- Data shown
--------------------
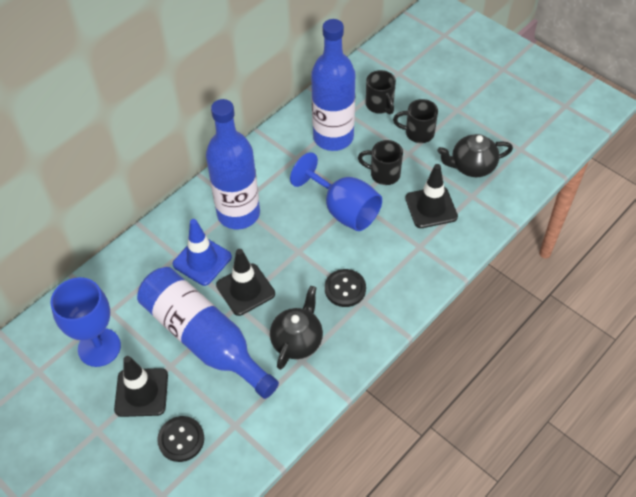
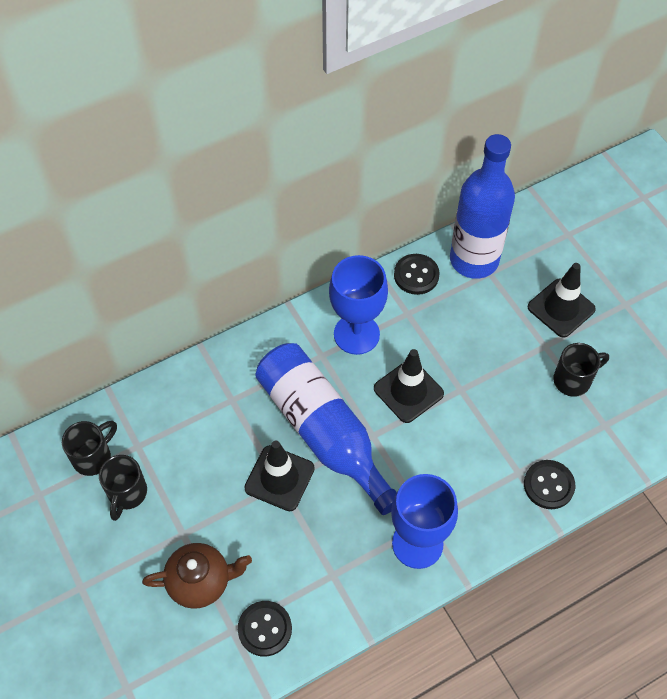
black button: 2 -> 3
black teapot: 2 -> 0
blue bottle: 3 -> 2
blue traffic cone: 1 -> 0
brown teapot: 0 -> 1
--------------------
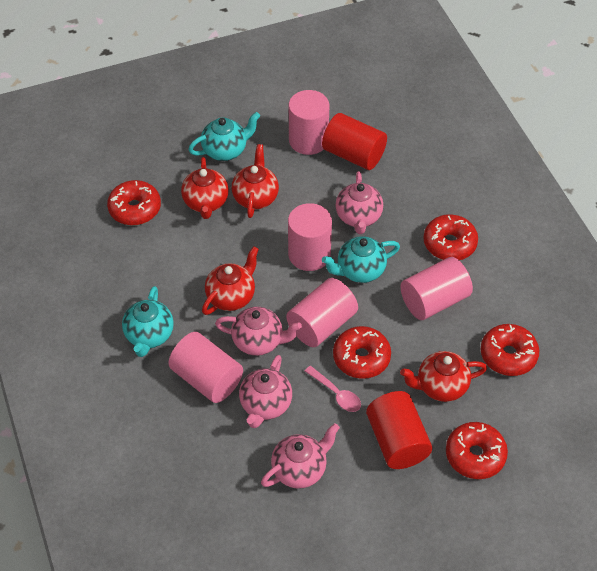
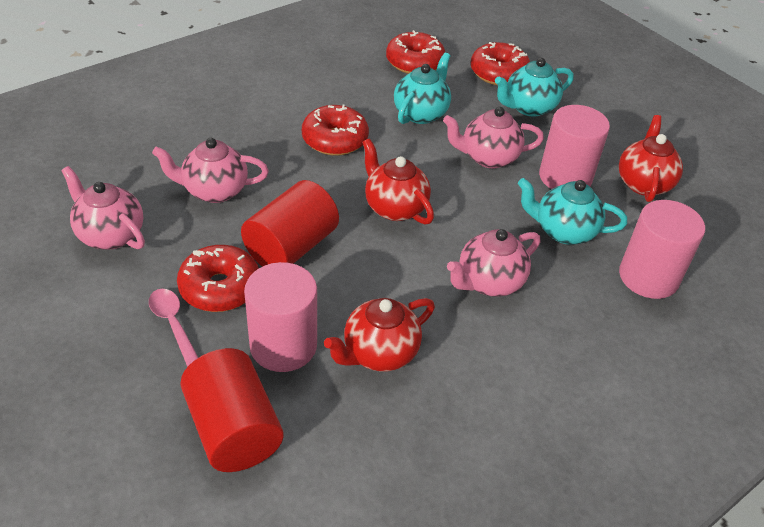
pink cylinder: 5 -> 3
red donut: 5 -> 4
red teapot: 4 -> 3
--------------------
- Exercise goal
Copy the lines of the data above exactly as written, beginning with the line containing "black button: 2 -> 3" and ending with the line containing "brown teapot: 0 -> 1", and leave out all other lines.

- Task output
black button: 2 -> 3
black teapot: 2 -> 0
blue bottle: 3 -> 2
blue traffic cone: 1 -> 0
brown teapot: 0 -> 1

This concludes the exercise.